(SUPPLIED ENTRIES begins)
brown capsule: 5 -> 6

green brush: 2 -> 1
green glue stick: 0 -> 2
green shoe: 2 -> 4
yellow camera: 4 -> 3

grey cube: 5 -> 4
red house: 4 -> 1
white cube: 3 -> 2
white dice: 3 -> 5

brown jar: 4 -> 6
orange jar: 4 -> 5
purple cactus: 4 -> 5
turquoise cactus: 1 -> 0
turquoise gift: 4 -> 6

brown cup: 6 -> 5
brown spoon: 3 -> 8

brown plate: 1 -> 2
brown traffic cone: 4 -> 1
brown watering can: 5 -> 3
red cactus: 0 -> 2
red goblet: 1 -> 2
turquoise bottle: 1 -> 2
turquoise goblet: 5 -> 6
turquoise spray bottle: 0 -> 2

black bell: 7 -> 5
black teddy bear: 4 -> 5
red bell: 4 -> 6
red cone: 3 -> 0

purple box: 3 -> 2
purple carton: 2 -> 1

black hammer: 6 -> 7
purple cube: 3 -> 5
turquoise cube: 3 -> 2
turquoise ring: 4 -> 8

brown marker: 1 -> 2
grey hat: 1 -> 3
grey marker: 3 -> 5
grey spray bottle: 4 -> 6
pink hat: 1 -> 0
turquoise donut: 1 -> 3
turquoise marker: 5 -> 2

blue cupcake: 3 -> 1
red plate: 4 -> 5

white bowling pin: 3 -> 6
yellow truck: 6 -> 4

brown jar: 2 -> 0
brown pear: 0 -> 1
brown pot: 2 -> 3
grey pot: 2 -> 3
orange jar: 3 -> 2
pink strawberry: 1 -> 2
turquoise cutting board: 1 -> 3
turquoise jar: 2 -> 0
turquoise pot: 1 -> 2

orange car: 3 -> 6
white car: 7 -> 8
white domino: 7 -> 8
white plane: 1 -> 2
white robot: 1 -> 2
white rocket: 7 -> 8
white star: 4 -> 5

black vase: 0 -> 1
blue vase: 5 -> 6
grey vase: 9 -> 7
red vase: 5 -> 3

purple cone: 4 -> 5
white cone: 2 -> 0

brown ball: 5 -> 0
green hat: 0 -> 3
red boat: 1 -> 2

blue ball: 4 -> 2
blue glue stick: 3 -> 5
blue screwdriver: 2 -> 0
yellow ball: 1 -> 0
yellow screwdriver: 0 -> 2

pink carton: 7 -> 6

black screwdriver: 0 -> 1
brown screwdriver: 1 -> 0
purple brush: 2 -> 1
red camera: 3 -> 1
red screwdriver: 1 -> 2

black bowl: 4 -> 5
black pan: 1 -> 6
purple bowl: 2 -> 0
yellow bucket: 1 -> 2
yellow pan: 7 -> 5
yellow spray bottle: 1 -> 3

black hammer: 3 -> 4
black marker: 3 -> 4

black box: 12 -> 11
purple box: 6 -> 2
(SUPPLIED ENTRIES ends)
#### WHAT YOU HAVE TO DO
Copy each line from the entries above that has the word "white" in it.

#### REPLY TO THE TASK
white cube: 3 -> 2
white dice: 3 -> 5
white bowling pin: 3 -> 6
white car: 7 -> 8
white domino: 7 -> 8
white plane: 1 -> 2
white robot: 1 -> 2
white rocket: 7 -> 8
white star: 4 -> 5
white cone: 2 -> 0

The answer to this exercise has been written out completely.